TASK DIRECTIONS => Print the line containing "LA3: lamp 12V" and all lines after it to the end of the records below, exactly as written. No pictures.

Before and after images
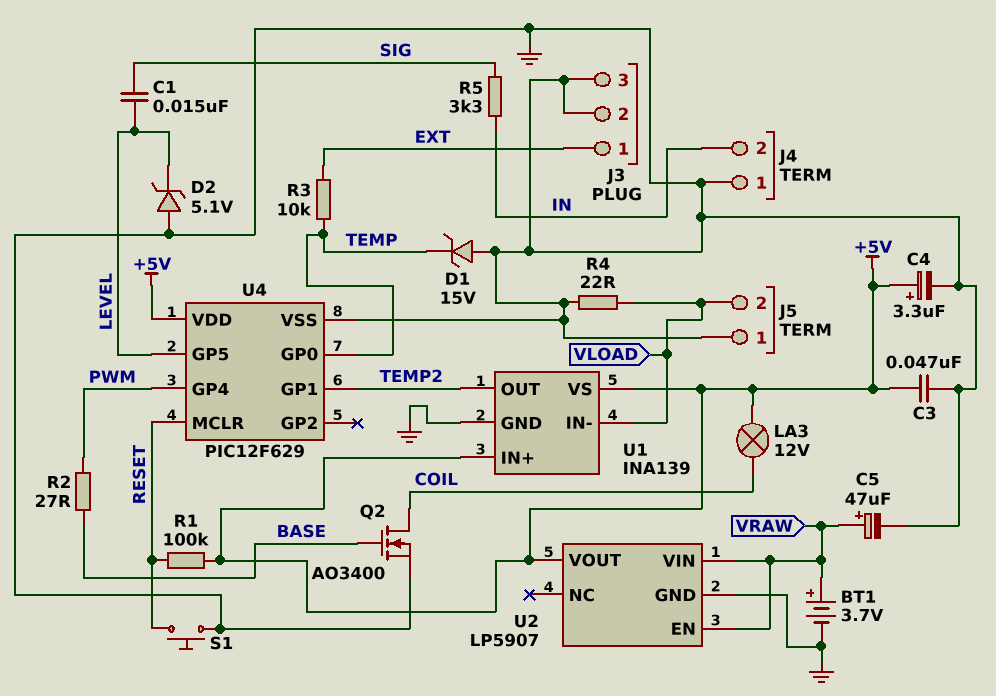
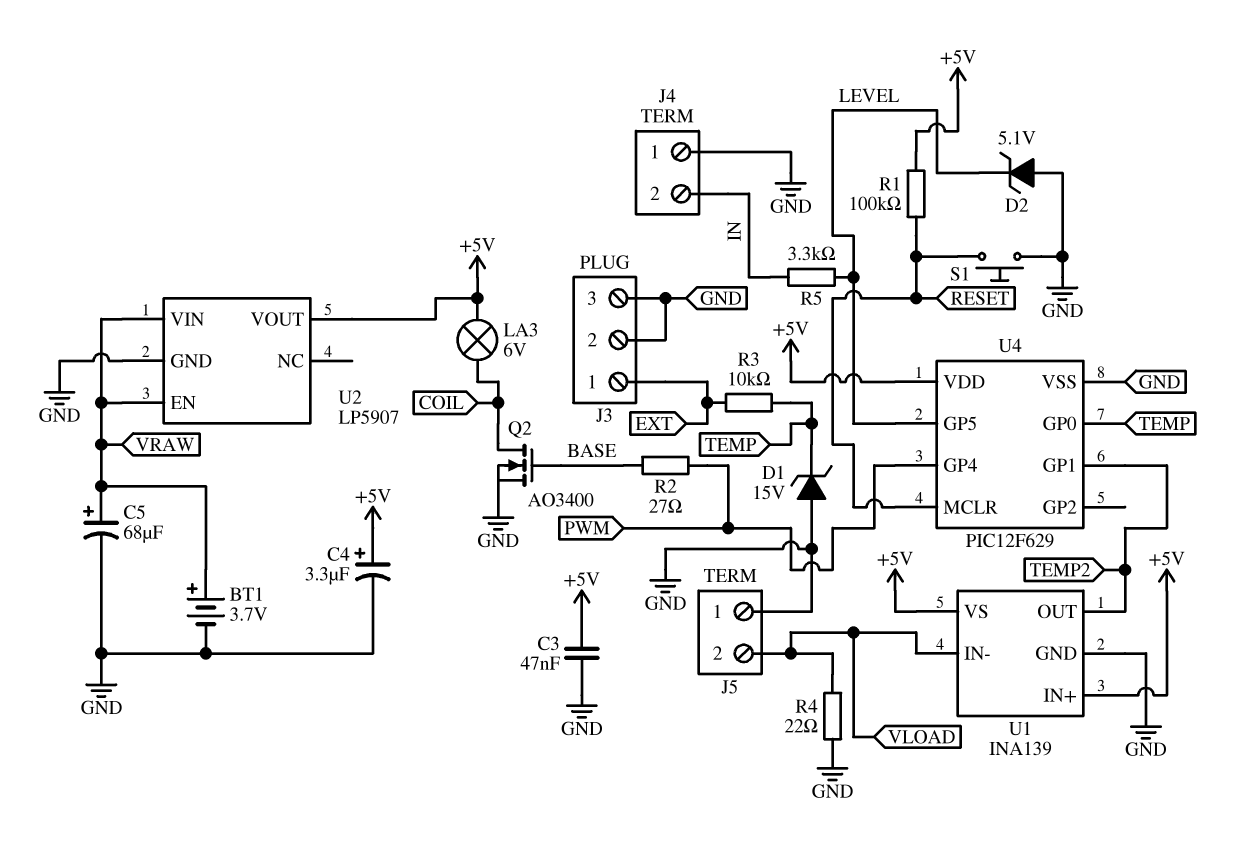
C1: 15nF (LEVEL, SIG) -> none
C5: 47uF (plus VRAW, minus GND) -> 68uF (plus VRAW, minus GND)
LA3: lamp 12V (+5V, COIL) -> lamp 6V (+5V, COIL)
R5: 3.3k (IN, SIG) -> 3.3k (IN, LEVEL)

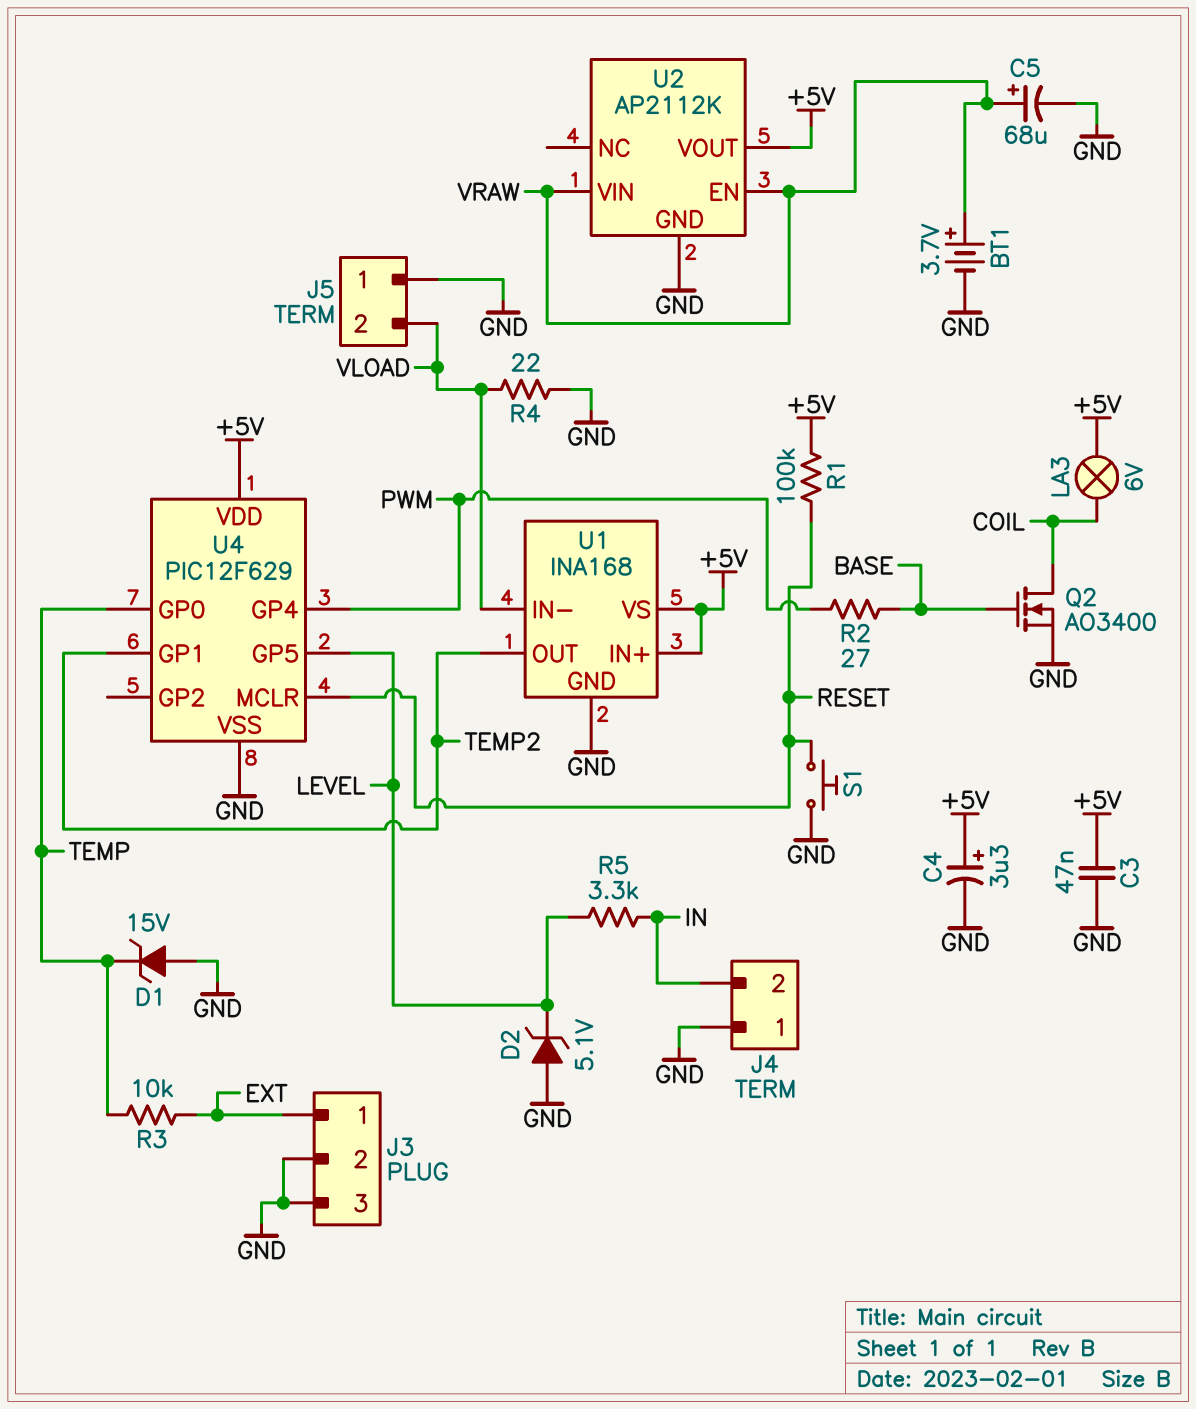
U1: INA139 -> INA168
U2: LP5907 -> AP2112K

SOLUTION FOR THIS TASK =>
LA3: lamp 12V (+5V, COIL) -> lamp 6V (+5V, COIL)
R5: 3.3k (IN, SIG) -> 3.3k (IN, LEVEL)

U1: INA139 -> INA168
U2: LP5907 -> AP2112K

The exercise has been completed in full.